§ **WHAT TO WORK ON**:
Only those lines in the data below from the line containing "159 449 225" through the line containing "145 207 185", both included, should be restated word for word.

-- EXTRACTED ENTRIES follows --

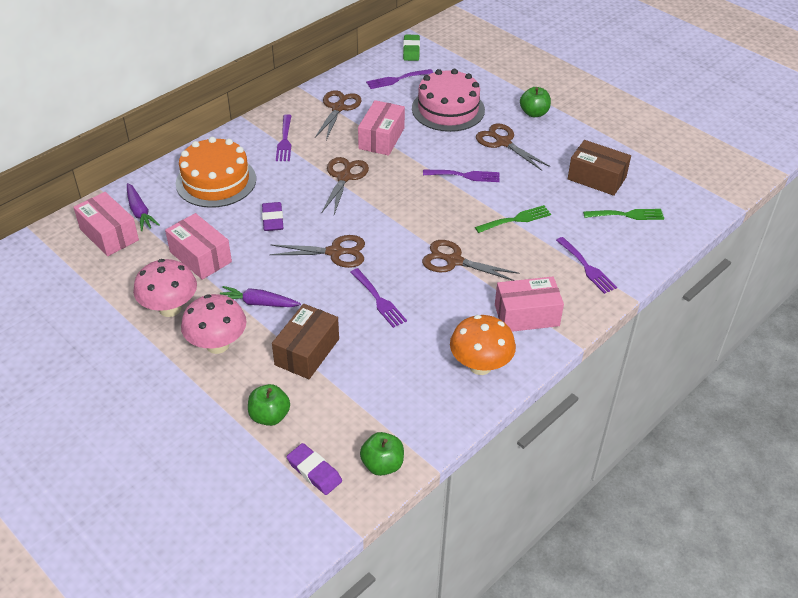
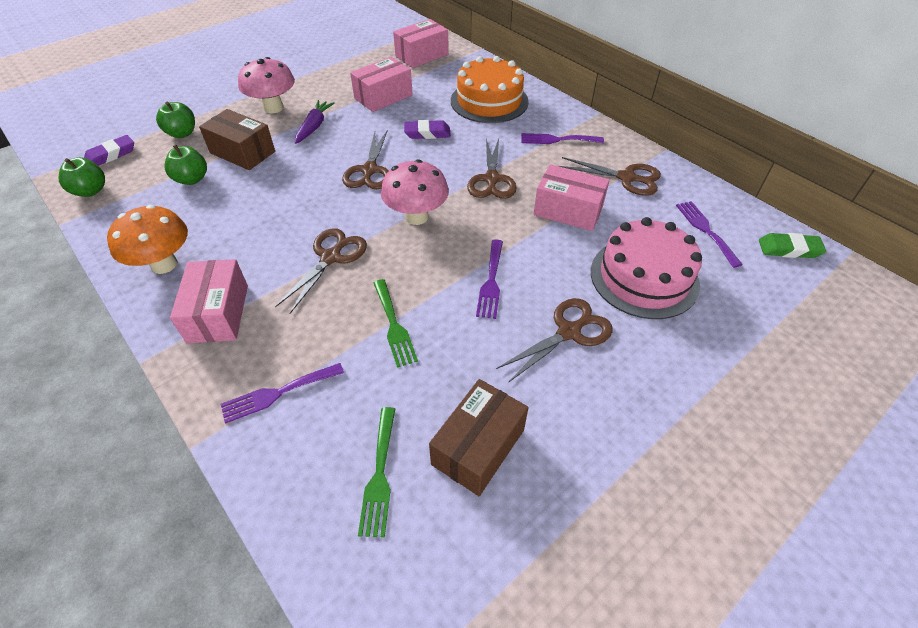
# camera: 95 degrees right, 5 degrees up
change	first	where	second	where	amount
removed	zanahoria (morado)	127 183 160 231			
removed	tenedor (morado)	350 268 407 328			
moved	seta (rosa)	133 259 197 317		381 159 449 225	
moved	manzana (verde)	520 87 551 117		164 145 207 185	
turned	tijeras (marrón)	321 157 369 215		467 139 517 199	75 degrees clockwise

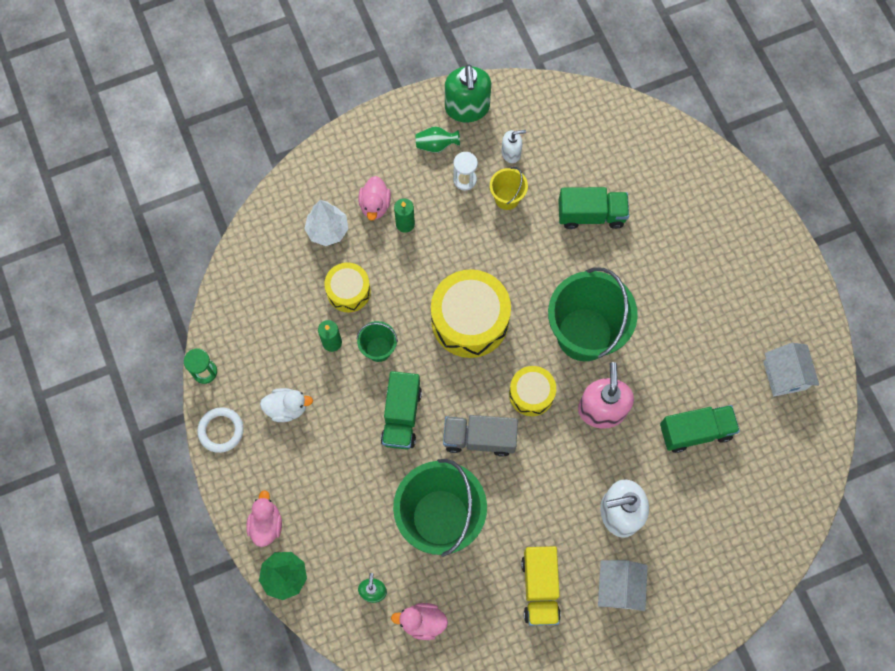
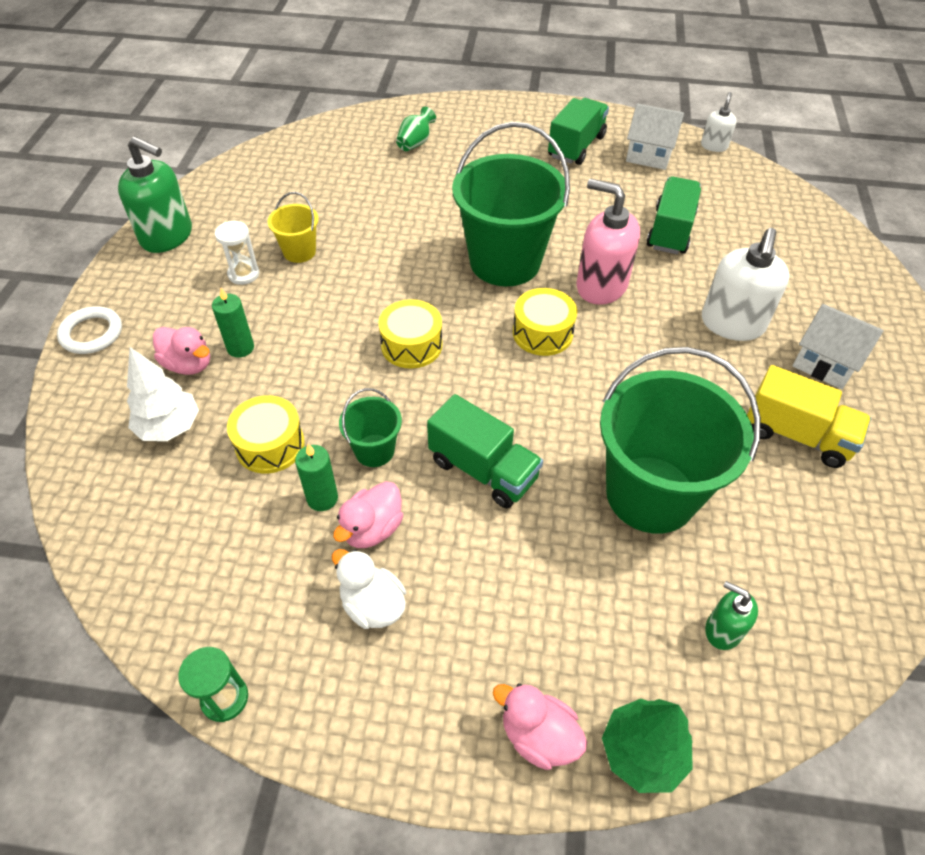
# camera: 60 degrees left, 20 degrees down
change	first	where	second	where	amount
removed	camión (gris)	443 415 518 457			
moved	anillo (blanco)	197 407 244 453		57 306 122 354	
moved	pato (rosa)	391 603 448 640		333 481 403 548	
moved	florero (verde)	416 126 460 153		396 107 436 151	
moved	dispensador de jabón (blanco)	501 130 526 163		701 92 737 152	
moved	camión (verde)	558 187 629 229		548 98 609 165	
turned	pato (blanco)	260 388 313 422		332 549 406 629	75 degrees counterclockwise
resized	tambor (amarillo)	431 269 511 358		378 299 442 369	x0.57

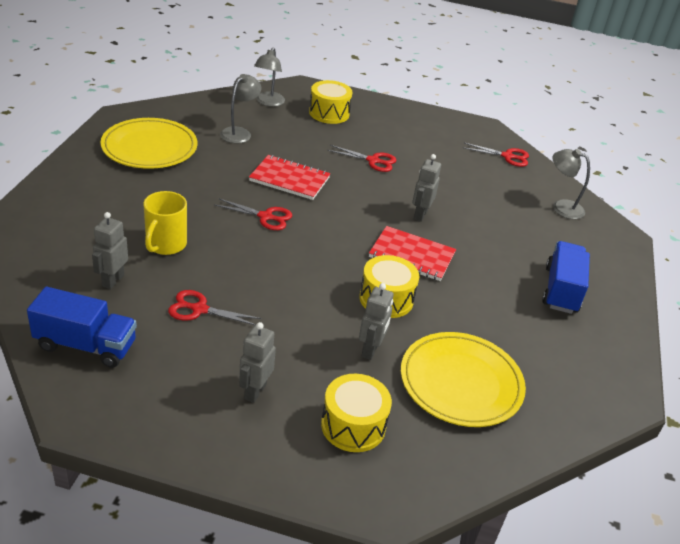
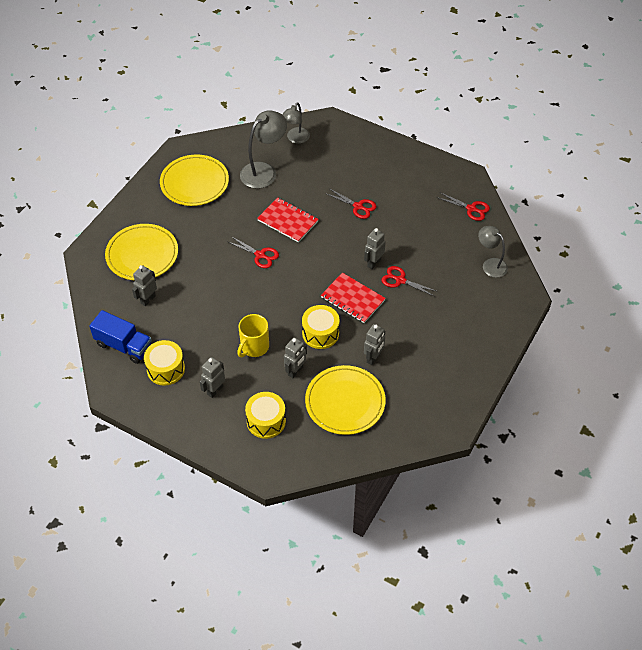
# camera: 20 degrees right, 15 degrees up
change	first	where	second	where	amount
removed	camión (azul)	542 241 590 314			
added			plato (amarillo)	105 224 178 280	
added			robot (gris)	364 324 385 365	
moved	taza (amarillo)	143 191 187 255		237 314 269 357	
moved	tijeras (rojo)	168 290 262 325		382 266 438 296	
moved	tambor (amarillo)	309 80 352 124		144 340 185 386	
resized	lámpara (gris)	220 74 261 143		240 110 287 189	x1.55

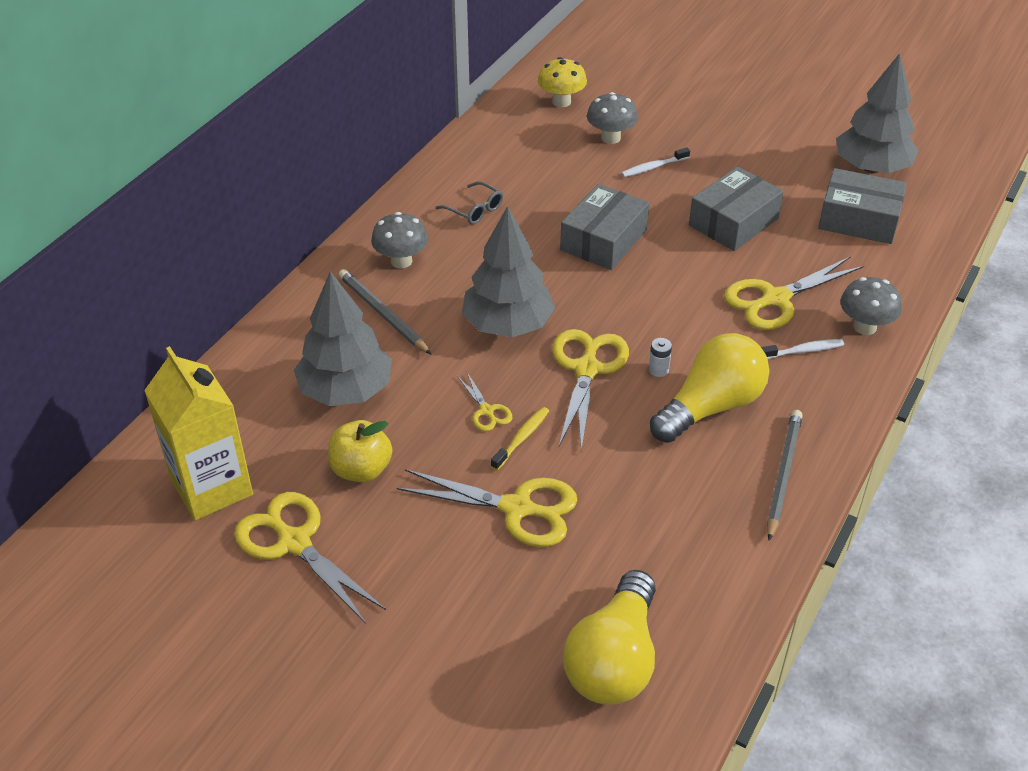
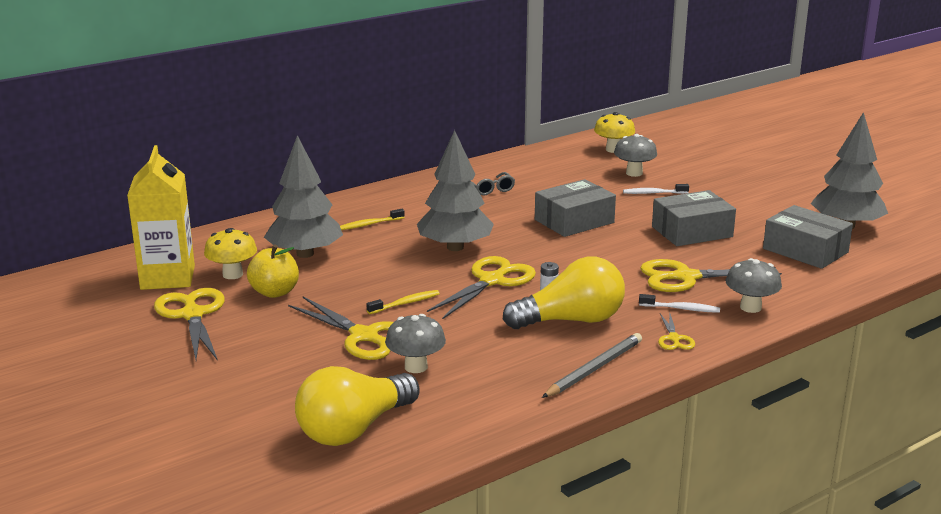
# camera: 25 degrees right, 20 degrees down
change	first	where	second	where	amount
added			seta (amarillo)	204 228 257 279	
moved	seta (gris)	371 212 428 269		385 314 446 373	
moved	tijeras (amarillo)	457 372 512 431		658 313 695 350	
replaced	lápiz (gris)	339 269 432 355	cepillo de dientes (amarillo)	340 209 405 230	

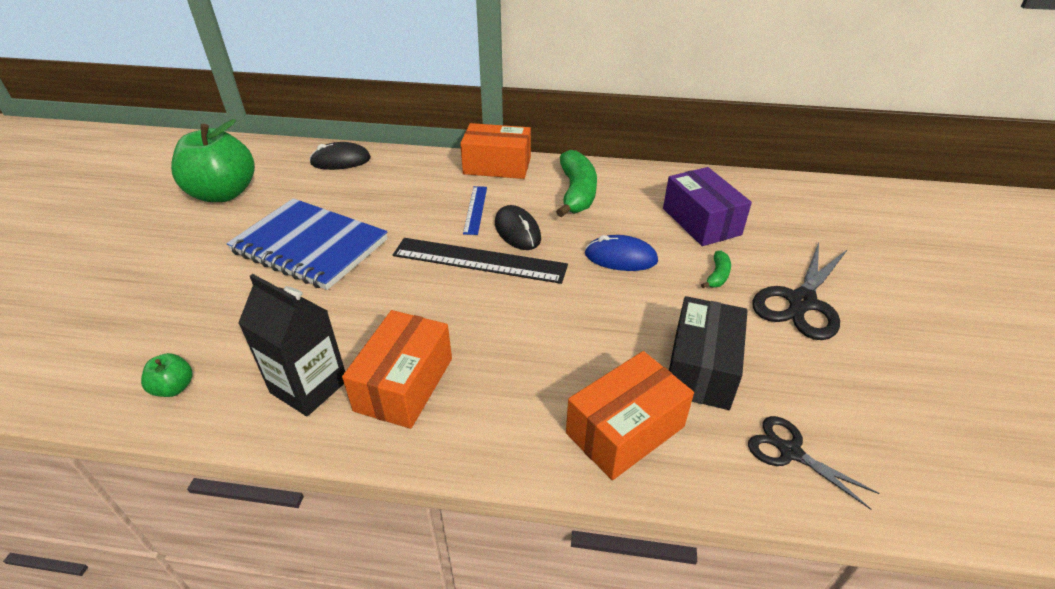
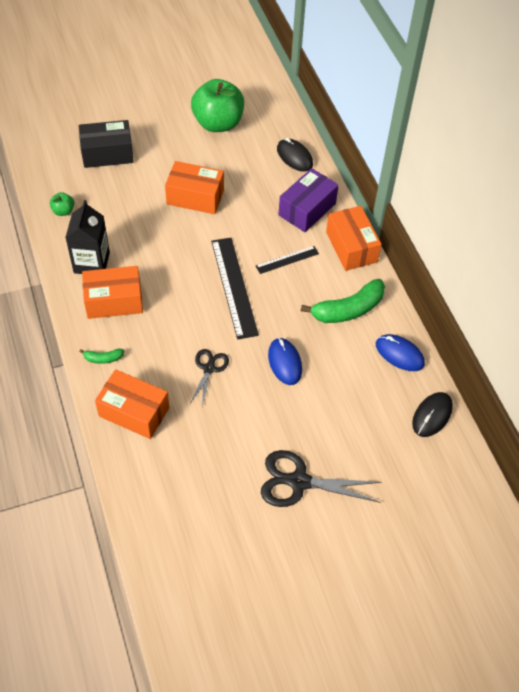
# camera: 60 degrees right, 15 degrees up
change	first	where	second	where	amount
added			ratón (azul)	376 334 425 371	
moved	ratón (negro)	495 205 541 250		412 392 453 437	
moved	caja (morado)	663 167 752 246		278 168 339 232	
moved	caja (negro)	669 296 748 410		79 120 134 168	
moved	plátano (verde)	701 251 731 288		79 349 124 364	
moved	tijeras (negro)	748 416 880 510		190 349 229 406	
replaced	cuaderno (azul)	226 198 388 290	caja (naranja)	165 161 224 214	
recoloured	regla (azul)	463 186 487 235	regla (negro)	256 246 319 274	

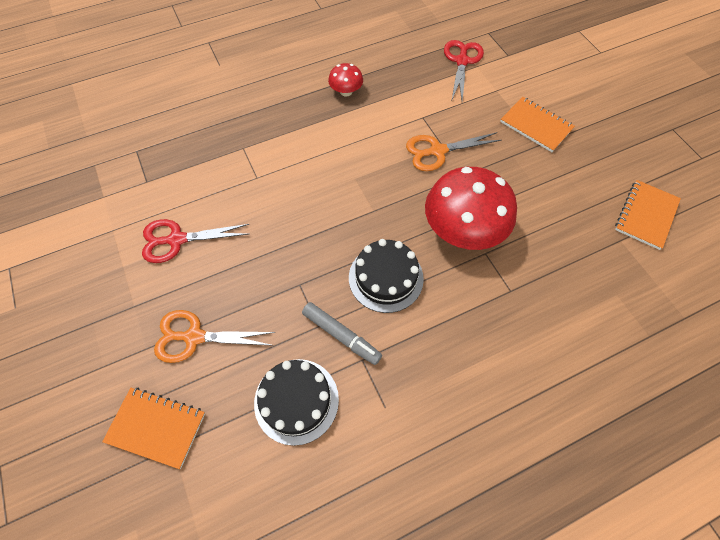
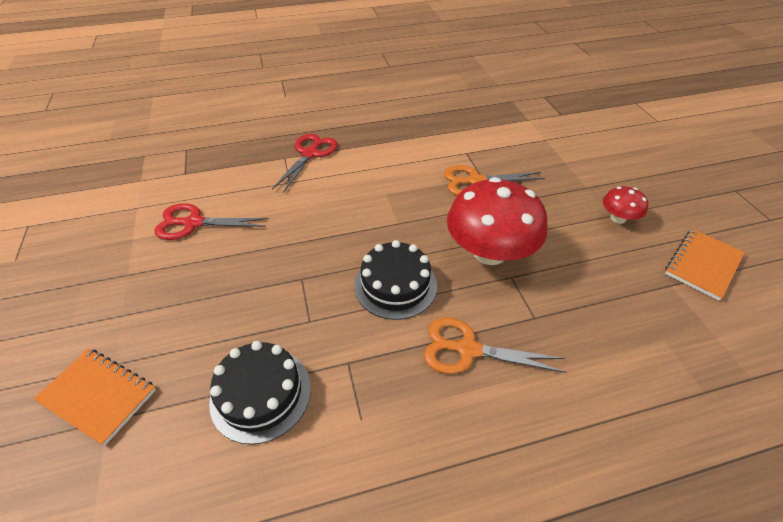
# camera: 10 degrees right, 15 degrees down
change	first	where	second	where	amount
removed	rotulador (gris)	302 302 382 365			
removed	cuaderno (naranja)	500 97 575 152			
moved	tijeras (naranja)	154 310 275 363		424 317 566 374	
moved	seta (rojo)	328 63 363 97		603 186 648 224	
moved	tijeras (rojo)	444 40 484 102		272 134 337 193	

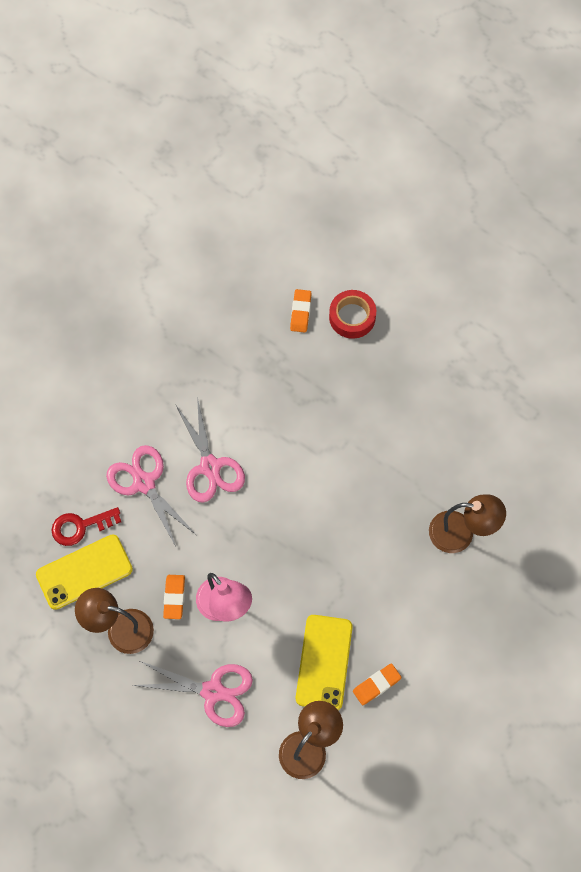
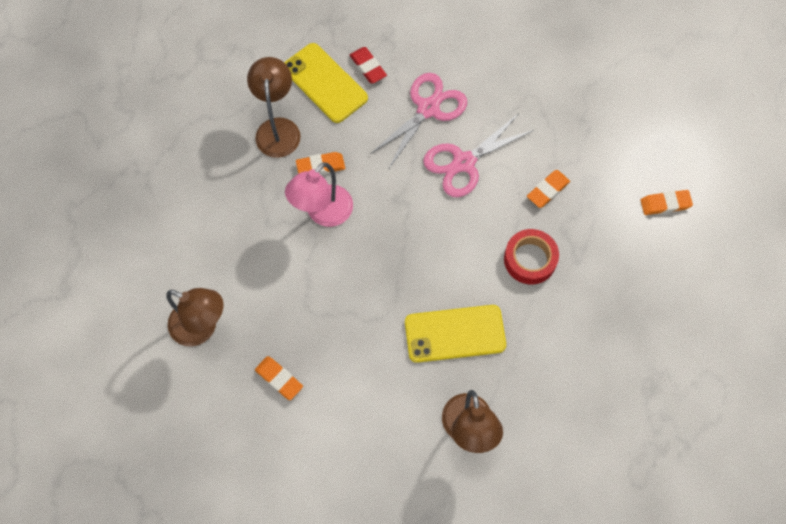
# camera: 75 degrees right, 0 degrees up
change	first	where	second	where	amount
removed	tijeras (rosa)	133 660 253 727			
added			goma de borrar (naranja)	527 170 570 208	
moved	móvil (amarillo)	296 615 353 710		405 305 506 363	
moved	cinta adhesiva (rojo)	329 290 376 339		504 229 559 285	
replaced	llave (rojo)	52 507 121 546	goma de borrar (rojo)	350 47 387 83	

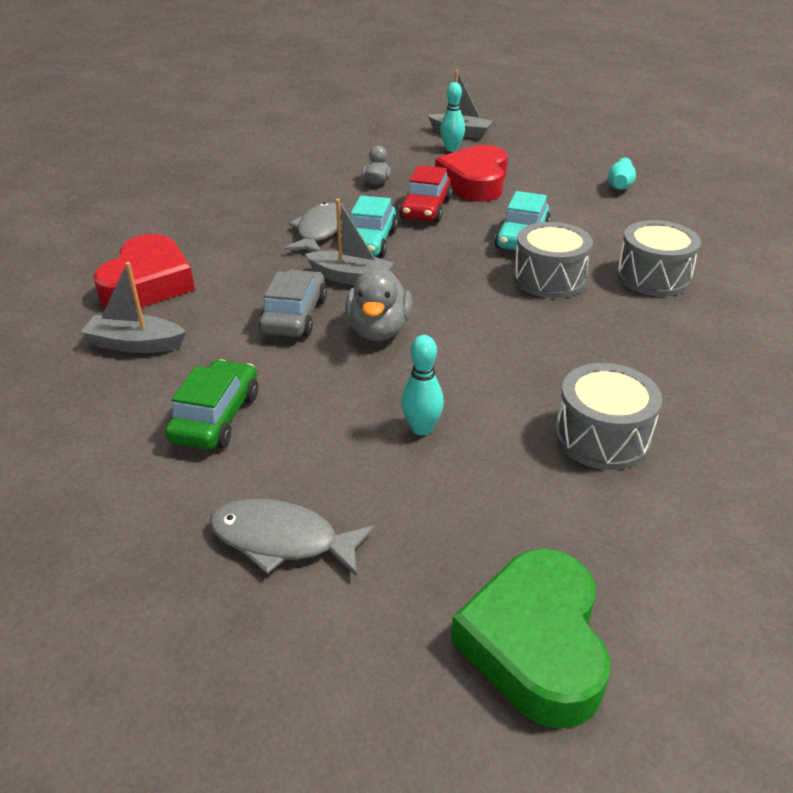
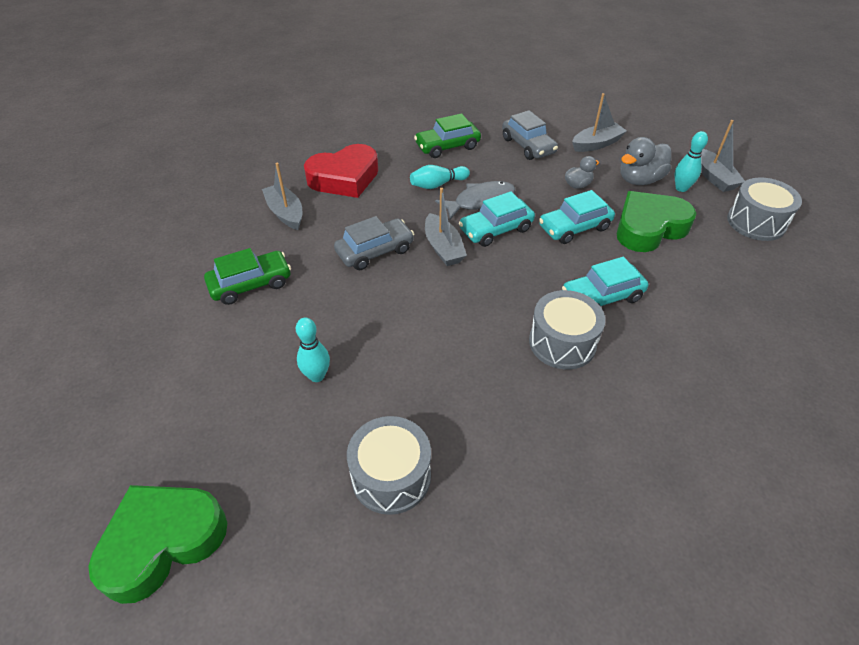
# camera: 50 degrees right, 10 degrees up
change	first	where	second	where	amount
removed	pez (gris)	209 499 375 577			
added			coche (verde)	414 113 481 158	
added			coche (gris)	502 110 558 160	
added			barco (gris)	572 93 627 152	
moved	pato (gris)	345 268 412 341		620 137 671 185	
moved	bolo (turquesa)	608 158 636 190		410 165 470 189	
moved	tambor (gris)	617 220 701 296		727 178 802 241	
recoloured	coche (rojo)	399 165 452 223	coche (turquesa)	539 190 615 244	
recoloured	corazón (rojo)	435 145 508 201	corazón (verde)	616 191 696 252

-- EXTRACTED ENTRIES concluded --

§ **EXPECTED OUTPUT**:
moved	seta (rosa)	133 259 197 317		381 159 449 225	
moved	manzana (verde)	520 87 551 117		164 145 207 185	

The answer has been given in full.